━━ Supplied data
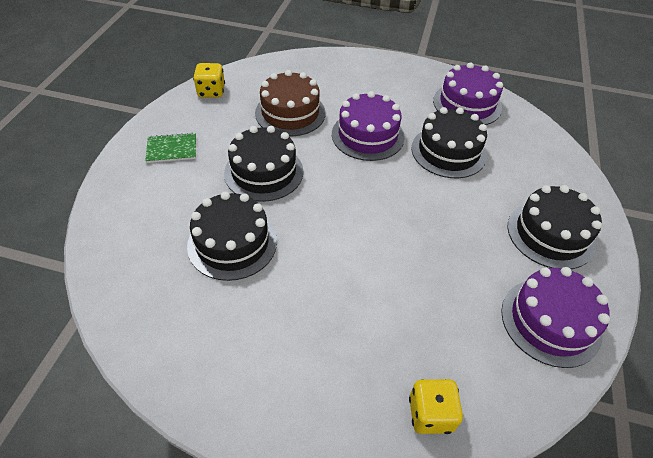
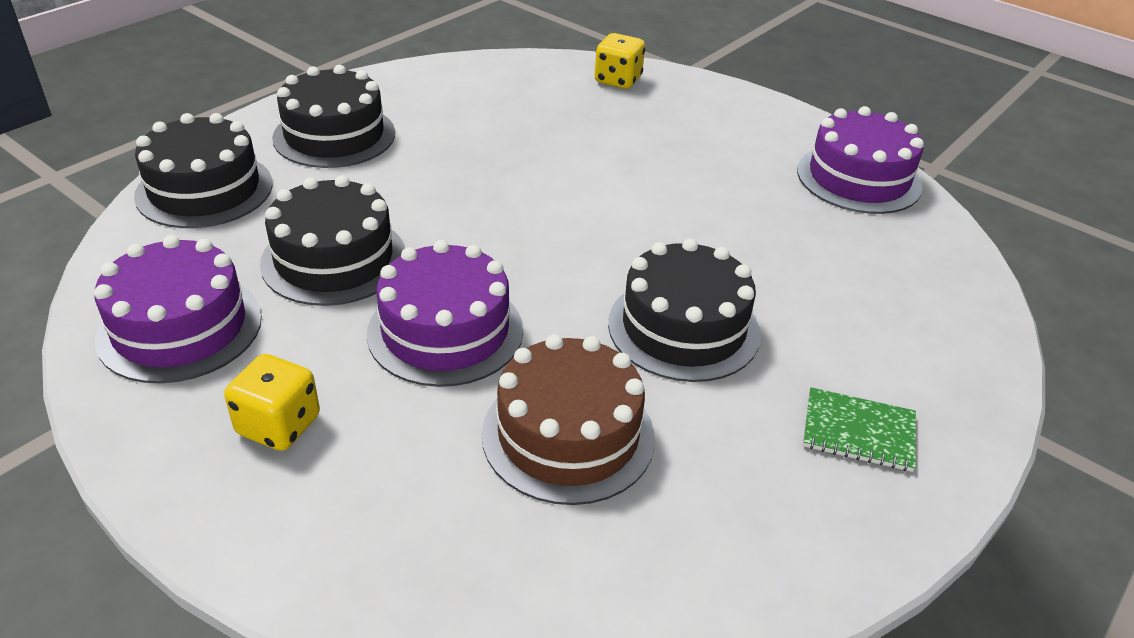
camera: 155 degrees left, 10 degrees down
(211, 92) = (741, 574): yellow dice -> yellow dice (279, 425)
(232, 243) = (769, 248): black cake -> black cake (204, 189)
(550, 321) = (439, 88): purple cake -> purple cake (858, 178)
━━━━
Select every line above that contains the word "cake", and copy it.

(232, 243) = (769, 248): black cake -> black cake (204, 189)
(550, 321) = (439, 88): purple cake -> purple cake (858, 178)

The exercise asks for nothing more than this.